EXTRACTED RECORDS:
+ + + + +
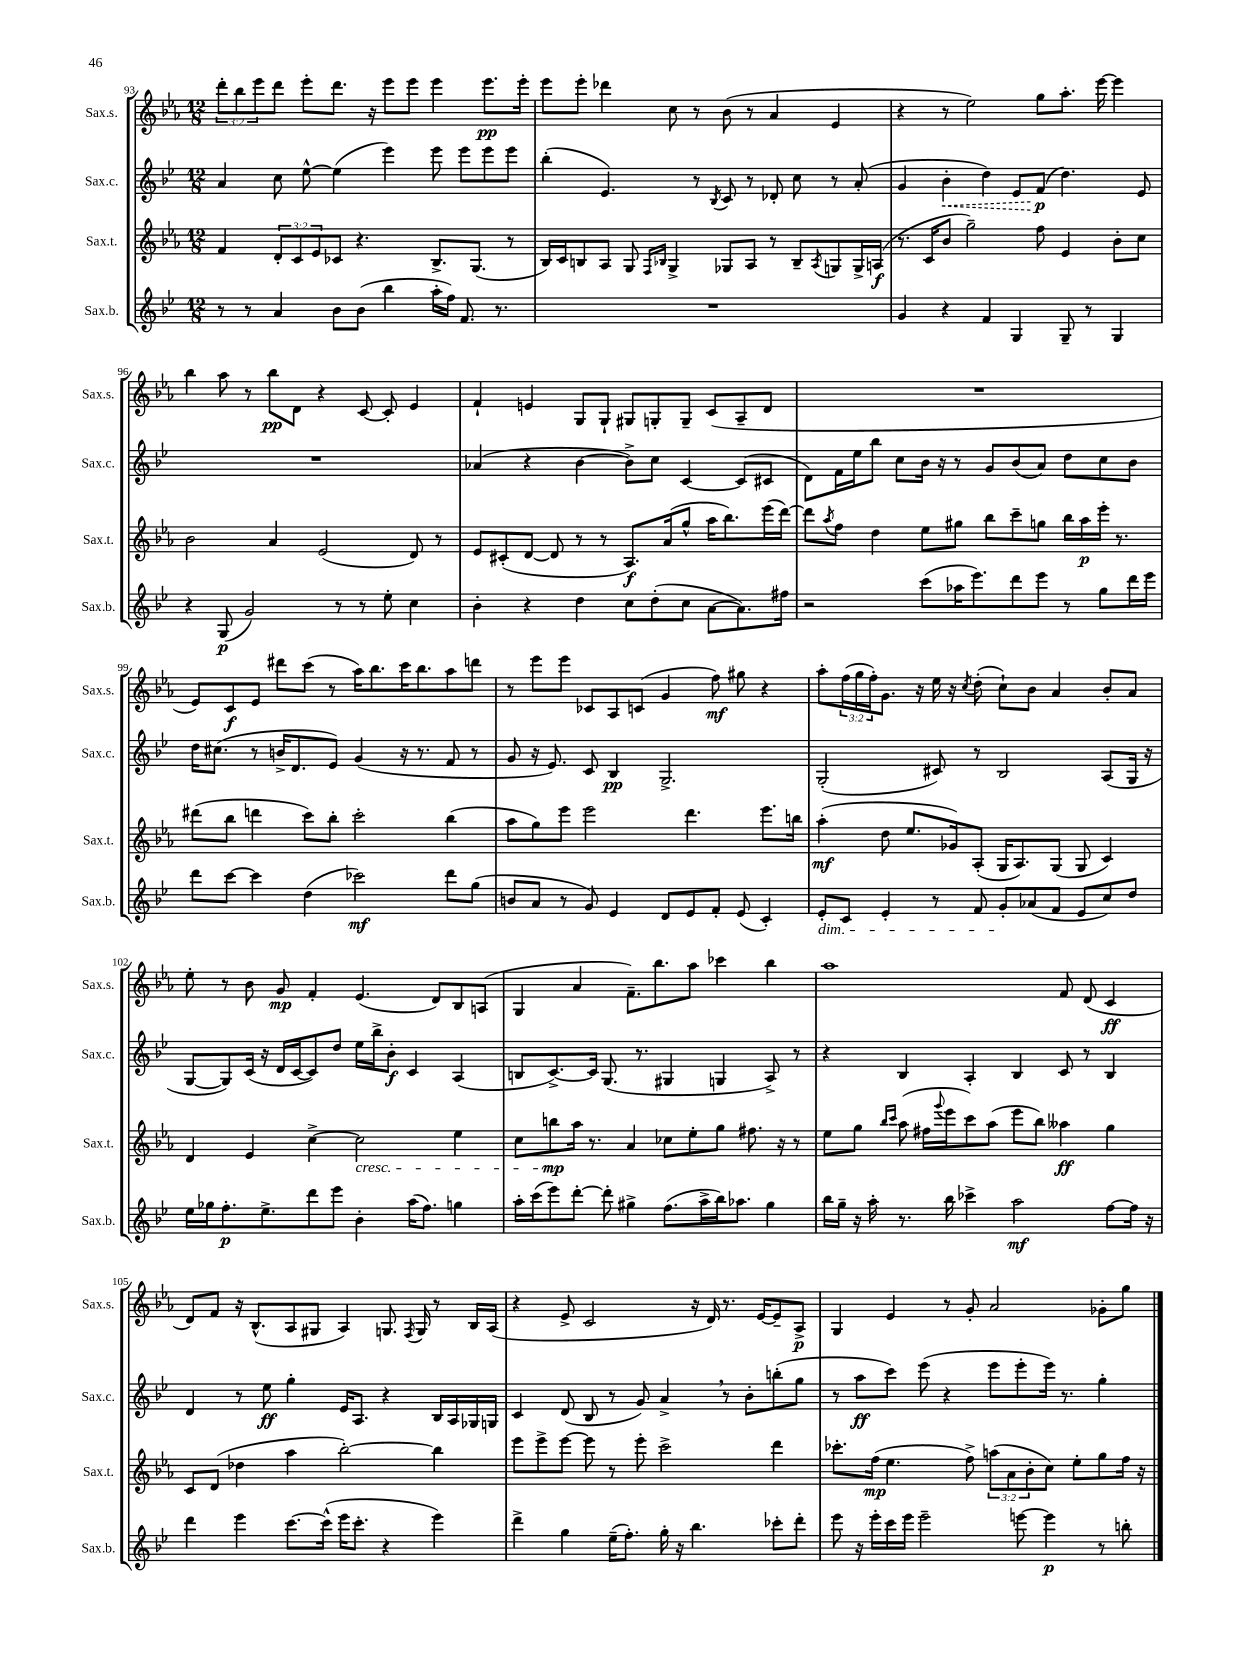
<<
\new StaffGroup <<
\new Staff = "s0" \with { instrumentName = "Sax.s." shortInstrumentName = "Sax.s." } {
    \clef treble \key ees \major \numericTimeSignature \time 12/8 \override Staff.TupletNumber.text = #tuplet-number::calc-fraction-text
    \tuplet 3/2 { d'''8-. bes''8 ees'''8 } d'''8 ees'''8-. d'''8. r16 ees'''8 ees'''8 ees'''4 ees'''8.\pp ees'''16-. |
    ees'''8 ees'''8-. des'''4 c''8 r8 bes'8( r8 aes'4 ees'4 |
    r4 r8 ees''2) g''8 aes''8.-. ees'''16~ ees'''4 |
    bes''4 aes''8 r8 bes''8\pp d'8 r4 c'8~ c'8-. ees'4 |
    f'4-! e'4 g8 g8-! gis8 g8-. g8-- c'8( aes8-- d'8 |
    R1. |
    ees'8) c'8\f ees'8 dis'''8 c'''8( r8 aes''16) bes''8. c'''16 bes''8. aes''8 d'''8 |
    r8 ees'''8 ees'''8 ces'8 aes8 c'8( g'4 f''8\mf) gis''8 r4 |
    aes''8-. \tuplet 3/2 { f''16( g''16 f''16-.) } g'8. r16 ees''16 r16 \acciaccatura { c''8 } d''8-.( c''8-!) bes'8 aes'4 bes'8-. aes'8 |
    ees''8-. r8 bes'8 g'8\mp f'4-. ees'4.( d'8) bes8 a8( |
    g4 aes'4 f'8.--) bes''8. aes''8 ces'''4 bes''4 |
    aes''1 f'8 d'8( c'4\ff |
    d'8) f'8 r16 bes8.-^( aes8 gis8 aes4) g8. \acciaccatura { f8 } g16 r8 bes16 aes16( |
    r4 ees'8-> c'2 r16 d'16) r8. ees'16~ ees'8-- aes8->\p |
    g4 ees'4 r8 g'8-. aes'2 ges'8-. g''8 \bar "|." |
}
\new Staff = "s1" \with { instrumentName = "Sax.c." shortInstrumentName = "Sax.c." } {
    \clef treble \key bes \major \numericTimeSignature \time 12/8
    a'4 c''8 ees''8~-^ ees''4( ees'''4) ees'''8 ees'''8 ees'''8 ees'''8 |
    bes''4-.( ees'4.) r8 \acciaccatura { bes8 } c'8 r8 des'8-. c''8 r8 a'8-.( |
    g'4 \once \override Hairpin.style = #'dashed-line bes'4-.\< d''4) ees'8 f'8\p\!( d''4.) ees'8 |
    R1. |
    aes'4( r4 bes'4~ bes'8->) c''8 c'4~ c'8( cis'8 |
    d'8) f'16 ees''16 bes''8 c''8 bes'16 r16 r8 g'8 bes'8( a'8) d''8 c''8 bes'8 |
    d''16 cis''8.( r8 b'16-> d'8. ees'8) g'4( r16 r8. f'8 r8 |
    g'8 r16 ees'8.) c'8 bes4\pp g2.-> |
    g2-.( cis'8) r8 bes2 a8( g16 r16 |
    g8~ g8) c'16( r16 d'16 c'16~ c'8) d''8 ees''16 bes''16-> bes'8-.\f c'4 a4( |
    b8 c'8.~->) c'16 g8.( r8. gis4 g4 a8->) r8 |
    r4 bes4 a4-. bes4 c'8 r8 bes4 |
    d'4 r8 ees''8\ff g''4-. ees'16 a8. r4 bes16 a16 ges16 g16 |
    c'4 d'8( bes8 r8 g'8) a'4-> \breathe r8 bes'8-. b''8-.( g''8 |
    r8 a''8\ff c'''8) ees'''8( r4 ees'''8 ees'''8-. ees'''16) r8. g''4-. \bar "|." |
}
\new Staff = "s2" \with { instrumentName = "Sax.t." shortInstrumentName = "Sax.t." } {
    \clef treble \key ees \major \numericTimeSignature \time 12/8 \override Staff.TupletNumber.text = #tuplet-number::calc-fraction-text
    f'4 \tuplet 3/2 { d'8-. c'8 ees'8 } ces'8 r4. bes8.-> g8.( r8 |
    bes16) c'16 b8 aes8 g8 \grace { f16 bes16 } g4-> ges8 aes8 r8 bes8-- \acciaccatura { aes8 } g8 g16-> a16\f( |
    r8. c'16 bes'8 g''2--) f''8 ees'4 bes'8-. c''8 |
    bes'2 aes'4 ees'2( d'8) r8 |
    ees'8 cis'8-.( d'8~ d'8 r8 r8 aes8.\f) aes'16( g''8-^ aes''16 bes''8.) ees'''16( d'''16~) |
    d'''8 \acciaccatura { aes''8 } f''8 d''4 ees''8 gis''8 bes''8 c'''8-- g''8 bes''16 aes''16\p ees'''16-. r8. |
    dis'''8( bes''8 d'''4 c'''8) bes''8-. c'''2-. bes''4( |
    aes''8 g''8) ees'''8 ees'''2 d'''4. ees'''8. b''16 |
    aes''4-.\mf( d''8 ees''8. ges'16) aes8-.( g16 aes8.) g8( g8 c'4) |
    d'4 ees'4 c''4~-> c''2\cresc ees''4 |
    c''8 b''8\mp\! aes''16 r8. aes'4 ces''8 ees''8-. g''8 fis''8. r16 r8 |
    ees''8 g''8 \grace { bes''16 c'''16 } aes''8( fis''16 \appoggiatura { g'''8 } ees'''16 c'''8) aes''8( ees'''8 bes''8) aeses''4\ff g''4 |
    c'8 d'8( des''4 aes''4 bes''2~-.) bes''4 |
    ees'''8 ees'''8-> ees'''8~ ees'''8 r8 ees'''8-. c'''2-> d'''4 |
    ces'''8.-. f''16\mp( ees''4. f''8->) \tuplet 3/2 { a''8( aes'8 bes'8-. } c''8) ees''8-. g''8 f''16 r16 \bar "|." |
}
\new Staff = "s3" \with { instrumentName = "Sax.b." shortInstrumentName = "Sax.b." } {
    \clef treble \key bes \major \numericTimeSignature \time 12/8
    r8 r8 a'4 bes'8 bes'8( bes''4 a''16-. f''16) f'8. r8. |
    R1. |
    g'4 r4 f'4 g4 g8-- r8 g4 |
    r4 g8\p( g'2) r8 r8 ees''8-. c''4 |
    bes'4-. r4 d''4 c''8 d''8-.( c''8 a'8~ a'8.) fis''16 |
    r2 c'''8( aes''16 ees'''8.) d'''8 ees'''8 r8 g''8 d'''16 ees'''16 |
    d'''8 c'''8~ c'''4 d''4( ces'''2\mf) d'''8 g''8( |
    b'8 a'8 r8 g'8) ees'4 d'8 ees'8 f'8-. ees'8( c'4-.) |
    ees'8-.\dim c'8 ees'4-. r8 f'8 g'8-.\! aes'8( f'8 ees'8 c''8) d''8 |
    ees''16 ges''16 f''8.-.\p ees''8.-> d'''8 ees'''8 bes'4-. a''16( f''8.) g''4 |
    a''16-. c'''16( ees'''8) d'''8~-. d'''8-. gis''4-> f''8.( a''16-> bes''16) aes''8. gis''4 |
    bes''16 g''16-- r16 a''16-. r8. bes''16 ces'''4-> a''2\mf f''8~ f''16 r16 |
    d'''4 ees'''4 c'''8.~ c'''16-^( ees'''16 c'''8.-. r4 ees'''4) |
    d'''4-> g''4 ees''16--( f''8.-.) g''16-. r16 bes''4. ces'''8-. d'''8-. |
    ees'''8 r16 ees'''16-. c'''16 ees'''16 ees'''2-- e'''8~ e'''4\p r8 b''8-. \bar "|." |
}
>>
>>
\layout { \context { \Score currentBarNumber = #93 } }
+ + + + +
OBJECTIVE:
Copy the rows verbatim, starting from their first line and stopping after the line that contains "r4 r8 ees''2)". Leave the picture out of your copy.

WRITTEN ANSWER:
<<
\new StaffGroup <<
\new Staff = "s0" \with { instrumentName = "Sax.s." shortInstrumentName = "Sax.s." } {
    \clef treble \key ees \major \numericTimeSignature \time 12/8 \override Staff.TupletNumber.text = #tuplet-number::calc-fraction-text
    \tuplet 3/2 { d'''8-. bes''8 ees'''8 } d'''8 ees'''8-. d'''8. r16 ees'''8 ees'''8 ees'''4 ees'''8.\pp ees'''16-. |
    ees'''8 ees'''8-. des'''4 c''8 r8 bes'8( r8 aes'4 ees'4 |
    r4 r8 ees''2) g''8 aes''8.-. ees'''16~ ees'''4 |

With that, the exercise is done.